Which lines run from the one containing "blue brick G5:G6" through the end of the material? Reproduce them exactly.

Data in this exercise:
────────────────────

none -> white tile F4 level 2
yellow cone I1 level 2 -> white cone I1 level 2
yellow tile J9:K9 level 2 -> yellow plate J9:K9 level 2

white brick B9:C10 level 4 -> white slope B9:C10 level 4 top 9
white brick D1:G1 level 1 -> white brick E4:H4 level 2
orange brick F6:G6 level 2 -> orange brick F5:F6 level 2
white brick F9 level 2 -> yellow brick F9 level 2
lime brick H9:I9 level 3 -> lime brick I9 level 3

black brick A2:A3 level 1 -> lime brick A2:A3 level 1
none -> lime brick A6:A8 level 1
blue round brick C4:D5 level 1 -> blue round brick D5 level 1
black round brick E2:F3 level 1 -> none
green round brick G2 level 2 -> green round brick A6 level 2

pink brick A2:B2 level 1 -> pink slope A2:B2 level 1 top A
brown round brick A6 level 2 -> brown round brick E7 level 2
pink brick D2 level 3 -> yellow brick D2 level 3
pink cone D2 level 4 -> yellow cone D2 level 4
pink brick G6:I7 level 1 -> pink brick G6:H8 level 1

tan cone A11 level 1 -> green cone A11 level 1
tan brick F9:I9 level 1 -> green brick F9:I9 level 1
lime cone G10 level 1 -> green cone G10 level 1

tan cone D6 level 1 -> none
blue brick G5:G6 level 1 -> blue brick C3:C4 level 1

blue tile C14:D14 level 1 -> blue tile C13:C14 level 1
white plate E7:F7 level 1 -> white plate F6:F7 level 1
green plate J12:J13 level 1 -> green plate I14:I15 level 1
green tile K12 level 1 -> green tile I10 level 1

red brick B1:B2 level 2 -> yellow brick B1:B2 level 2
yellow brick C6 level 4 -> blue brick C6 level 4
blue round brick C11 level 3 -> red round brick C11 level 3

────────────────────

Finished exercise:
blue brick G5:G6 level 1 -> blue brick C3:C4 level 1

blue tile C14:D14 level 1 -> blue tile C13:C14 level 1
white plate E7:F7 level 1 -> white plate F6:F7 level 1
green plate J12:J13 level 1 -> green plate I14:I15 level 1
green tile K12 level 1 -> green tile I10 level 1

red brick B1:B2 level 2 -> yellow brick B1:B2 level 2
yellow brick C6 level 4 -> blue brick C6 level 4
blue round brick C11 level 3 -> red round brick C11 level 3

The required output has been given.